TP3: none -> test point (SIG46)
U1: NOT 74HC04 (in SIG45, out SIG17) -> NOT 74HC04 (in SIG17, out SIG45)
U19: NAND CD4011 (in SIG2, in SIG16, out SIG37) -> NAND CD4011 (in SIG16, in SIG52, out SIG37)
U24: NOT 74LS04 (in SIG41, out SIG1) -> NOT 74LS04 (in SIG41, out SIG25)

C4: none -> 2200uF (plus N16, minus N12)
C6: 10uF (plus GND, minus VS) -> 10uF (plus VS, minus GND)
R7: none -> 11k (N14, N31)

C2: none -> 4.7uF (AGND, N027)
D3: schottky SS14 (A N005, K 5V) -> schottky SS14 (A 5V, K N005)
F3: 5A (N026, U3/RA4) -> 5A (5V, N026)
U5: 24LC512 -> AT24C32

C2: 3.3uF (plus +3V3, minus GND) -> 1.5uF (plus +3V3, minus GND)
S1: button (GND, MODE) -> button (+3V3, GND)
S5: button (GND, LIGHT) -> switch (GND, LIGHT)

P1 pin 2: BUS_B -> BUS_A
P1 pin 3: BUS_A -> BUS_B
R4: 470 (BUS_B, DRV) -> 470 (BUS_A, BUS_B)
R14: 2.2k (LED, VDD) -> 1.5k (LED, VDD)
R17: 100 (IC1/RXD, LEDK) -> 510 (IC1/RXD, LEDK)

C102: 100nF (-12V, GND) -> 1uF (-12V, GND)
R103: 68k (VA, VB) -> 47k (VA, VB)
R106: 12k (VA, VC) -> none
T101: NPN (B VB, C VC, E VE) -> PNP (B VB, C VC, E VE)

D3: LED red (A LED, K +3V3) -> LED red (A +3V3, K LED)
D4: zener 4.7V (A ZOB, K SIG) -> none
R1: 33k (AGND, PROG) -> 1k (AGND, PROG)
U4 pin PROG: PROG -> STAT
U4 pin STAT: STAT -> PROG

### Requirement
Lines from the one holding "P1 pin 3: BUS_A -> BUS_B" to the last line of the records: return these exactly, and only these.

### Expected output
P1 pin 3: BUS_A -> BUS_B
R4: 470 (BUS_B, DRV) -> 470 (BUS_A, BUS_B)
R14: 2.2k (LED, VDD) -> 1.5k (LED, VDD)
R17: 100 (IC1/RXD, LEDK) -> 510 (IC1/RXD, LEDK)

C102: 100nF (-12V, GND) -> 1uF (-12V, GND)
R103: 68k (VA, VB) -> 47k (VA, VB)
R106: 12k (VA, VC) -> none
T101: NPN (B VB, C VC, E VE) -> PNP (B VB, C VC, E VE)

D3: LED red (A LED, K +3V3) -> LED red (A +3V3, K LED)
D4: zener 4.7V (A ZOB, K SIG) -> none
R1: 33k (AGND, PROG) -> 1k (AGND, PROG)
U4 pin PROG: PROG -> STAT
U4 pin STAT: STAT -> PROG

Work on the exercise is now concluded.